* Data shown *

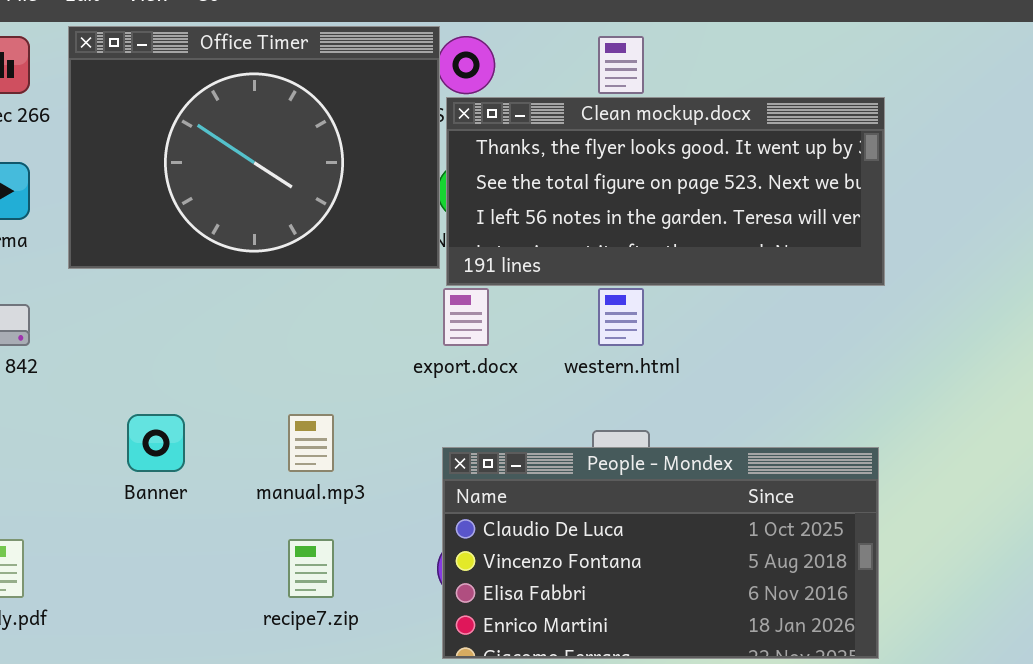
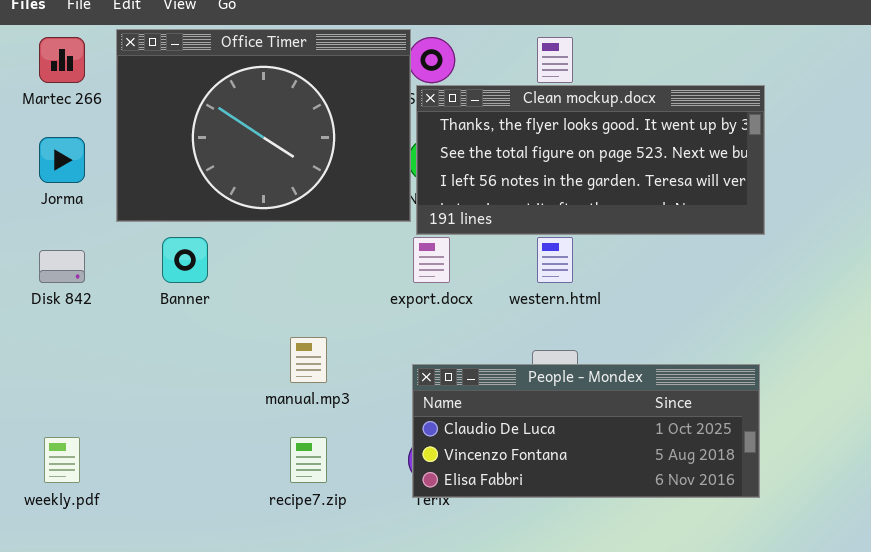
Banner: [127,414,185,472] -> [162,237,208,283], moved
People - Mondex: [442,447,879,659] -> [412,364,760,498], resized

--

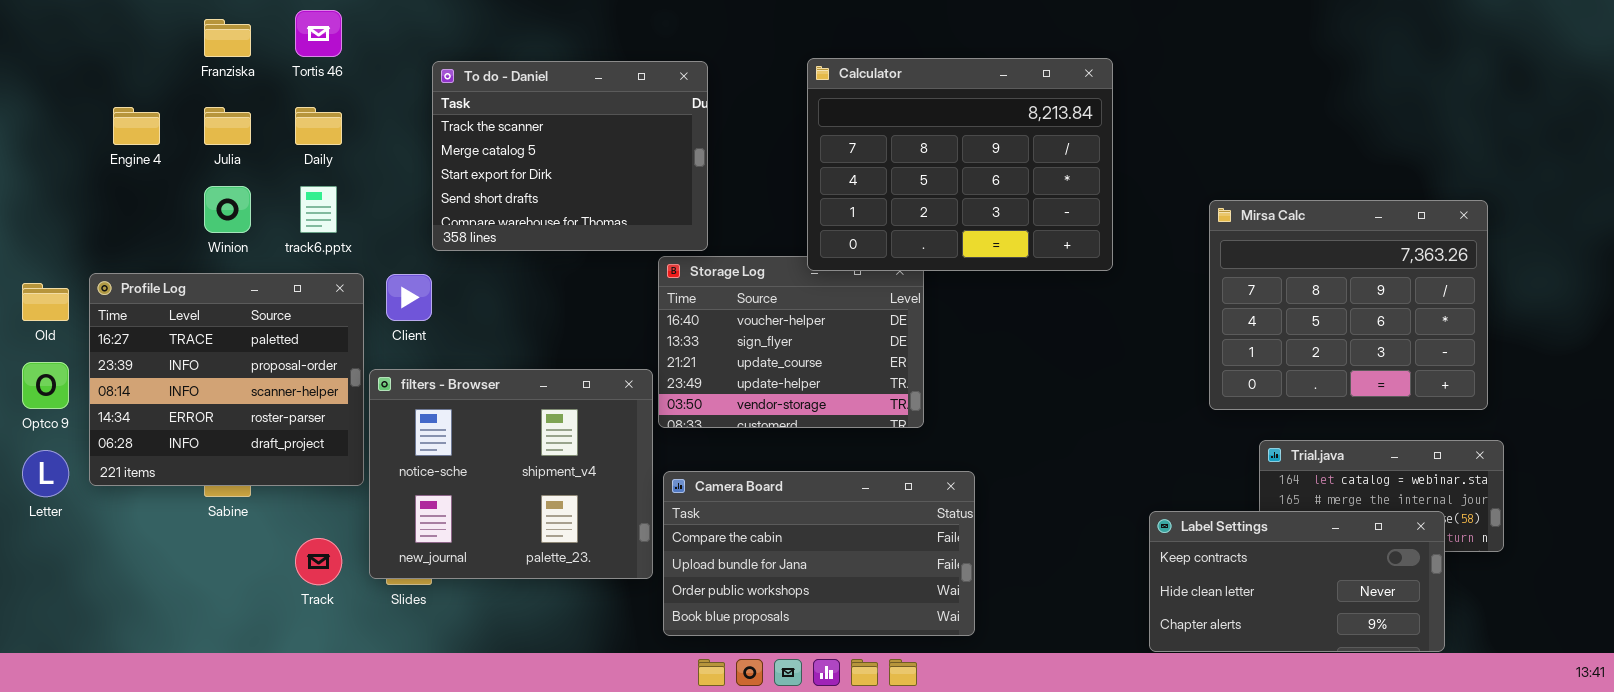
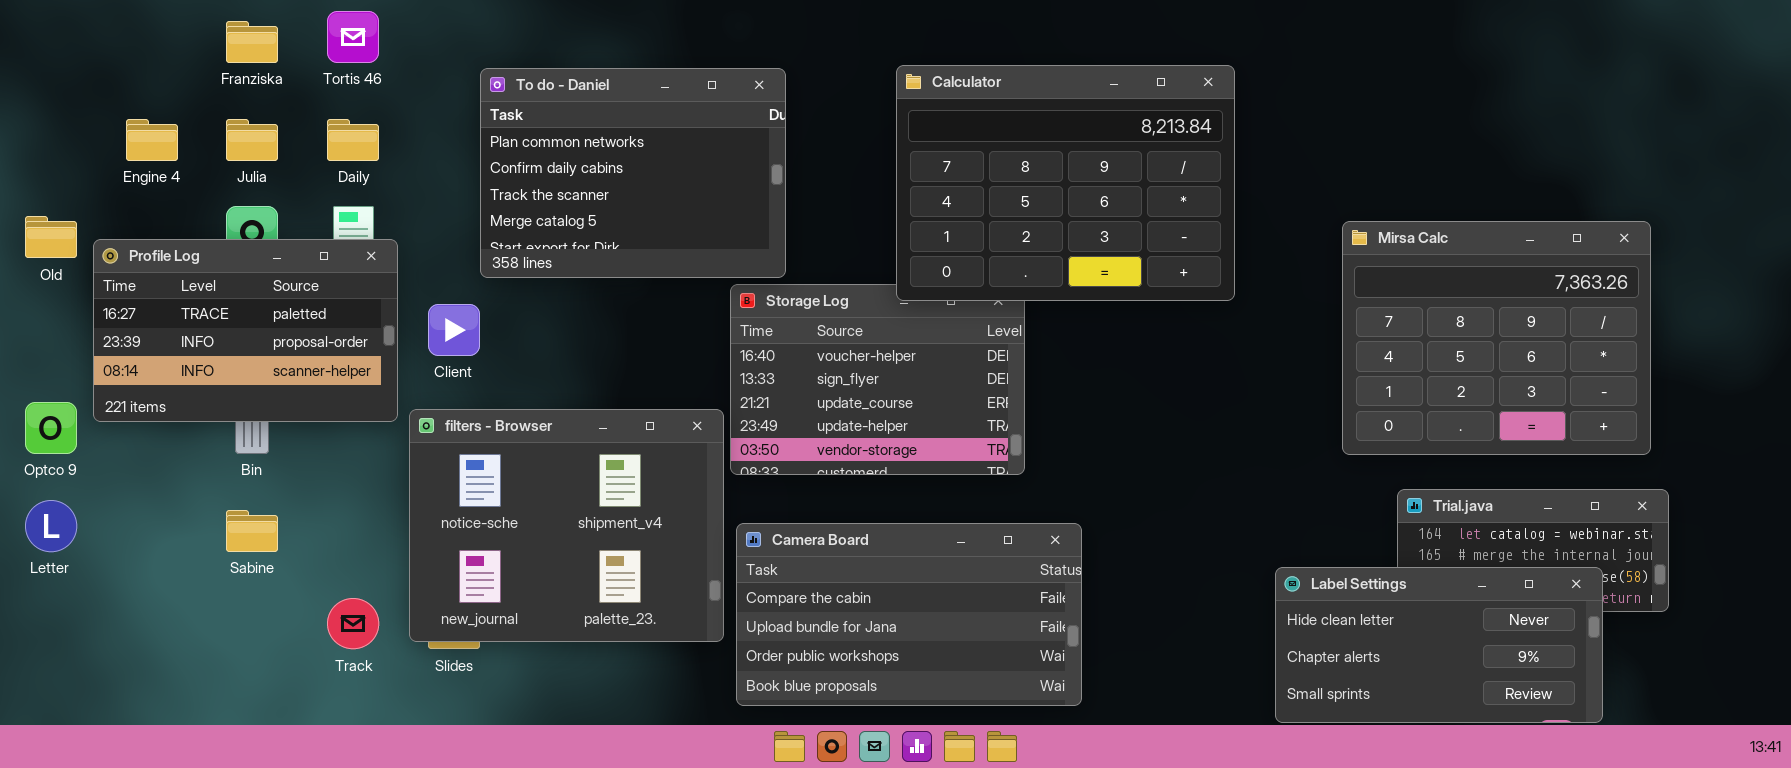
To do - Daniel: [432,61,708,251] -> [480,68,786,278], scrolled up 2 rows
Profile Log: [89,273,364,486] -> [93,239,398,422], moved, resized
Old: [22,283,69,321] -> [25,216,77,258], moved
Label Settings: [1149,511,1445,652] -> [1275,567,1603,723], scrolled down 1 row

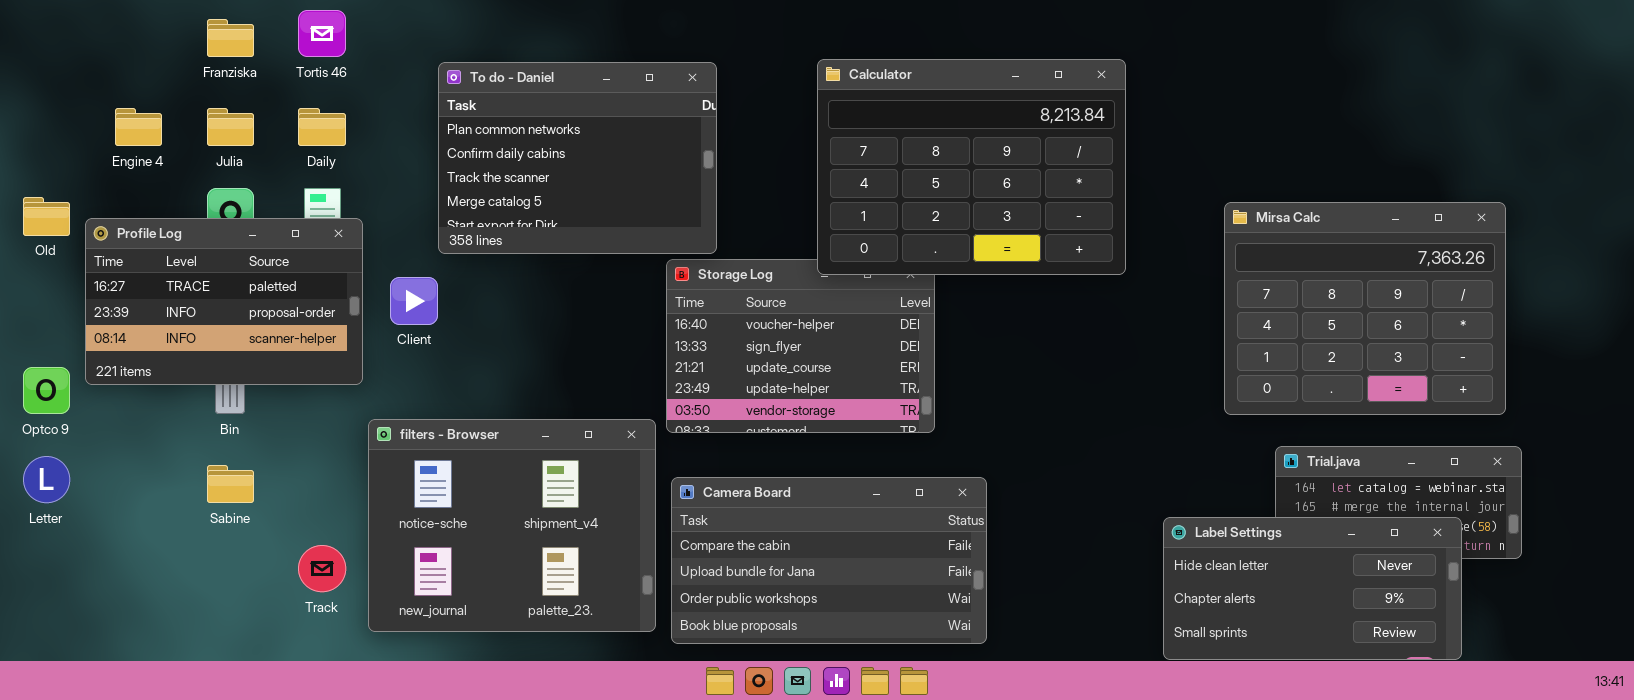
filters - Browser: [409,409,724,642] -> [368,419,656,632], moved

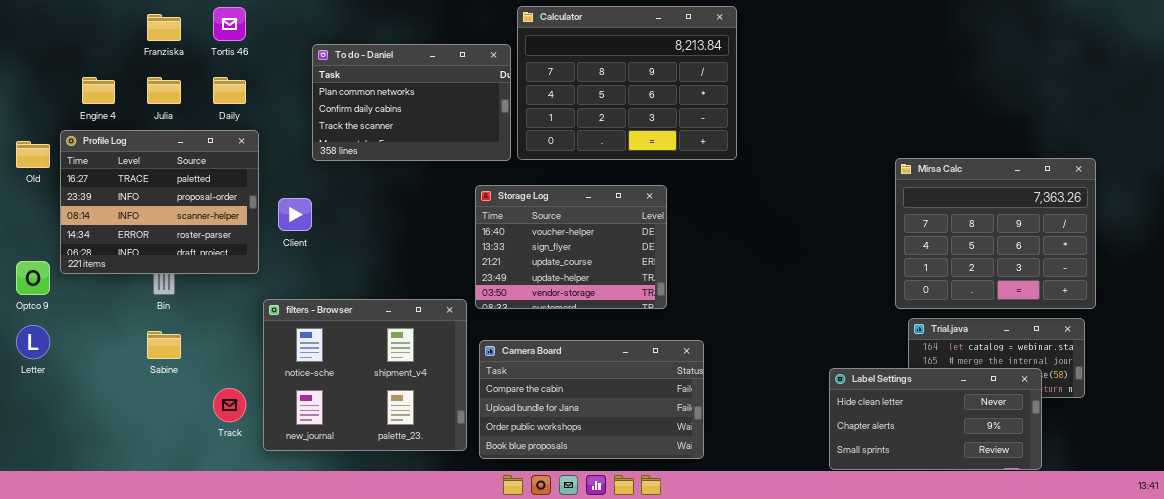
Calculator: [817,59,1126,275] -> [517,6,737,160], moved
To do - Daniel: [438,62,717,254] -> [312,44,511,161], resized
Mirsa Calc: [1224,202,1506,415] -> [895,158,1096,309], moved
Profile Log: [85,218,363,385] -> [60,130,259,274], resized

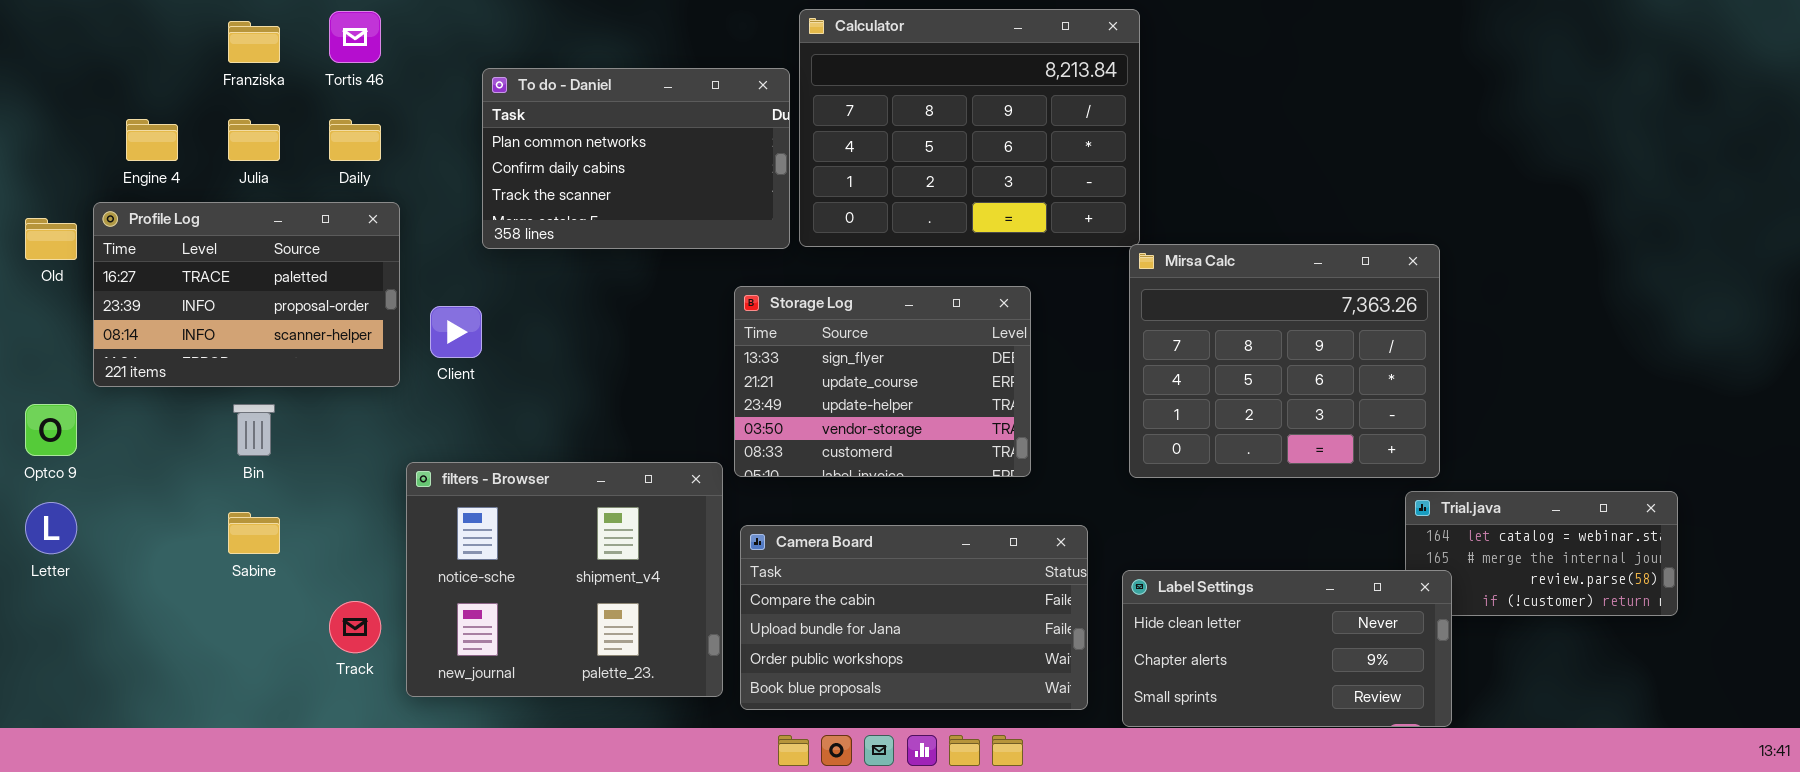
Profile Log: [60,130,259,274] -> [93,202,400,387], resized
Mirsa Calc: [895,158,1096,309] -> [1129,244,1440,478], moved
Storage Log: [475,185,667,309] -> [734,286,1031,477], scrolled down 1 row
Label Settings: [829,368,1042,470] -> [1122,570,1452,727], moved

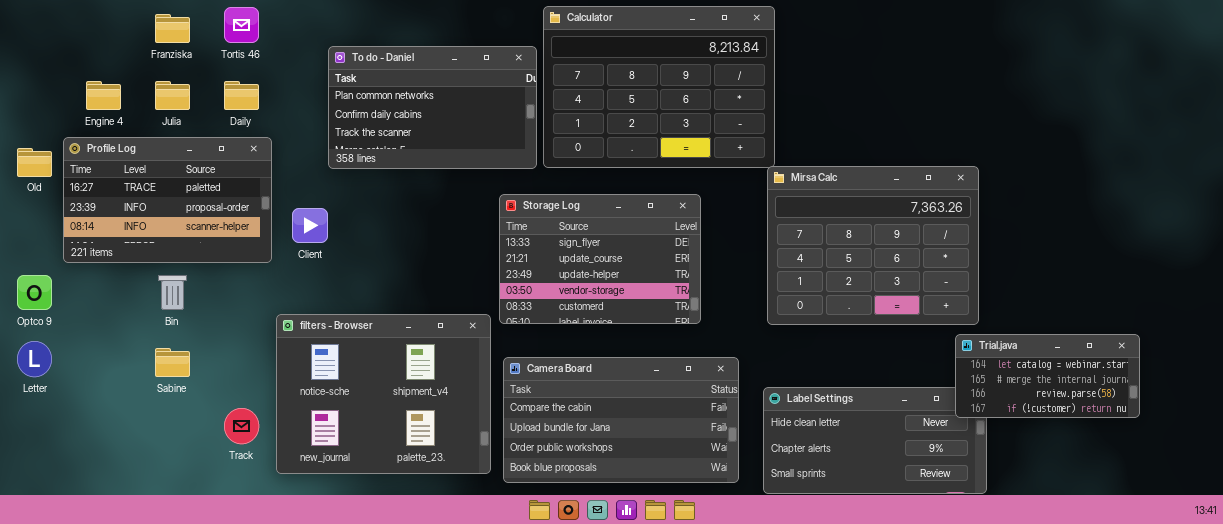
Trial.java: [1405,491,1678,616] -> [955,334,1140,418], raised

* Action item *
State how many lines of the records above contain the word "Label", and give only that number.

* Response to this exercise *
2